_Exercise details:_
Everything from the line that contains "(441, 147) = (119, 139): black mouse -> none" to the final line of the data, both ends included, must be set down exactly, apart from the pictures.

_Data:_
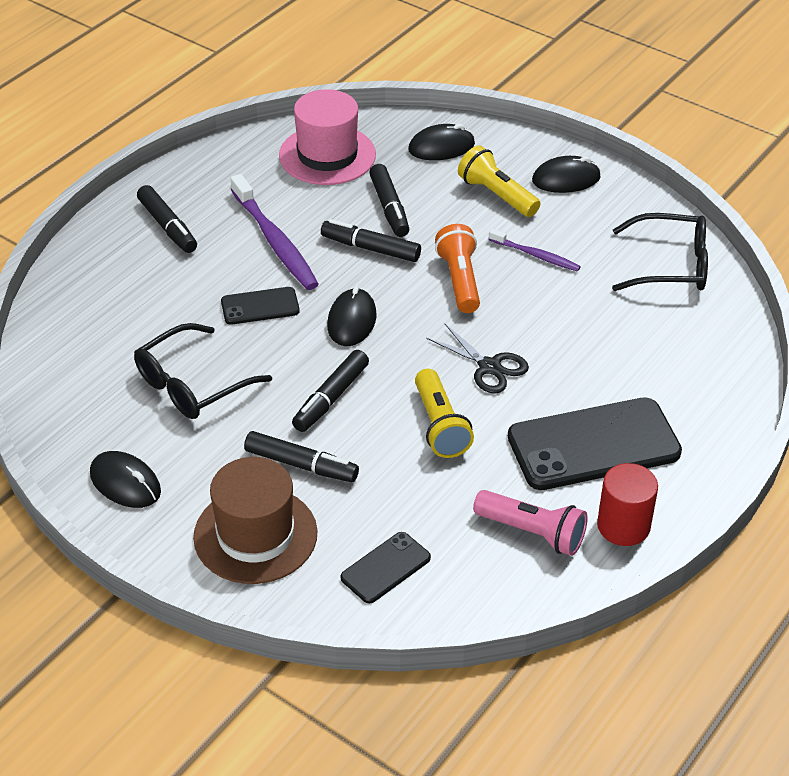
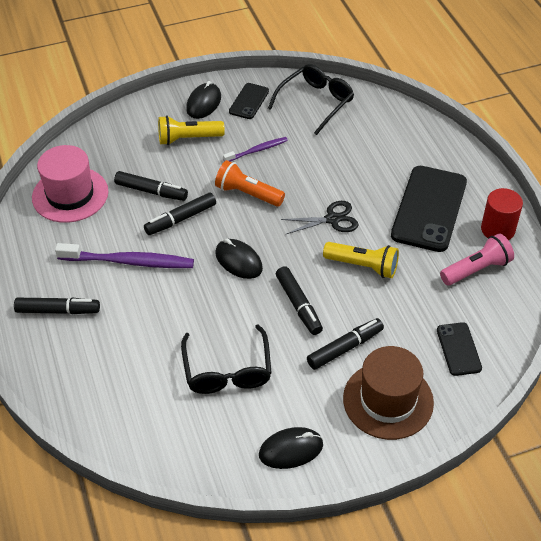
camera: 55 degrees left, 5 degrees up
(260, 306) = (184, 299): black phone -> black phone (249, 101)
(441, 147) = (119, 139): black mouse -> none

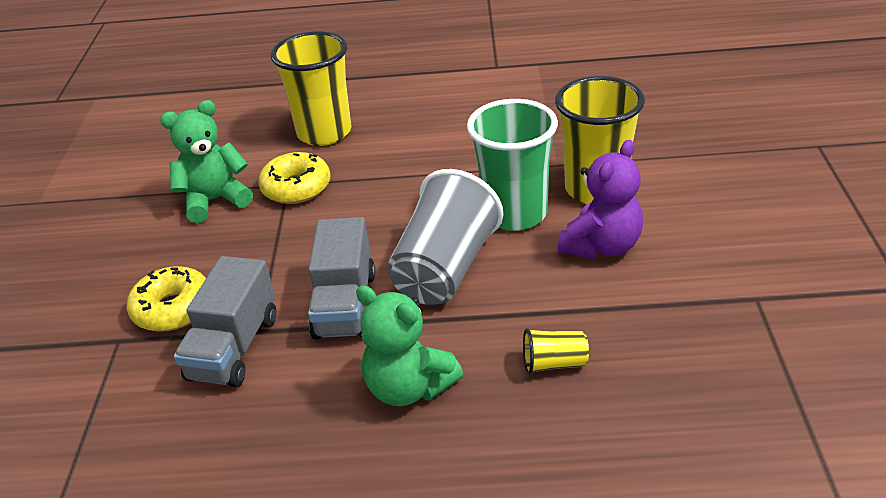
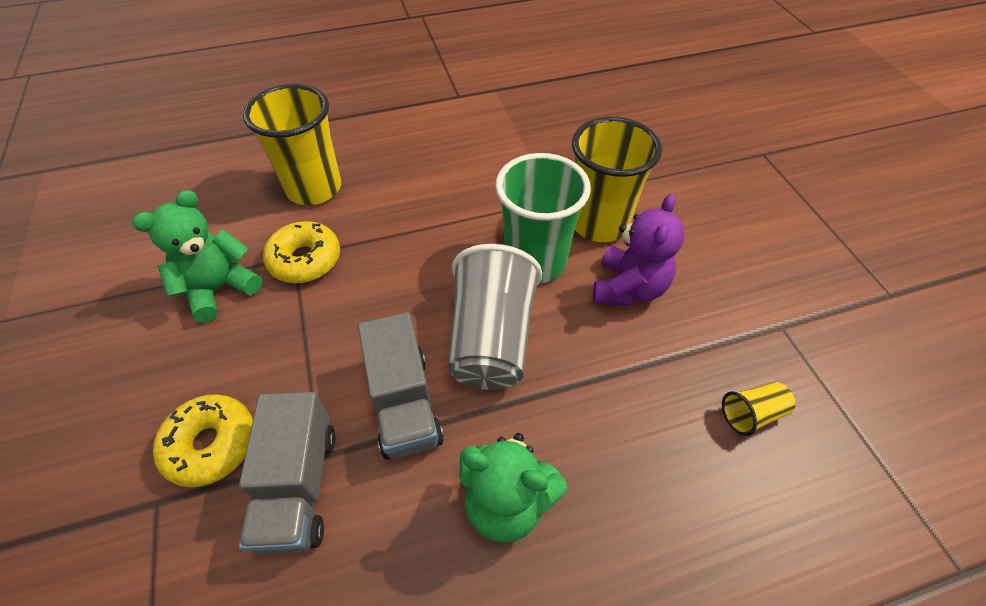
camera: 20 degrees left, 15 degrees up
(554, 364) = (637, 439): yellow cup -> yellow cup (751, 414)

_Written solution:_
(441, 147) = (119, 139): black mouse -> none

camera: 20 degrees left, 15 degrees up
(554, 364) = (637, 439): yellow cup -> yellow cup (751, 414)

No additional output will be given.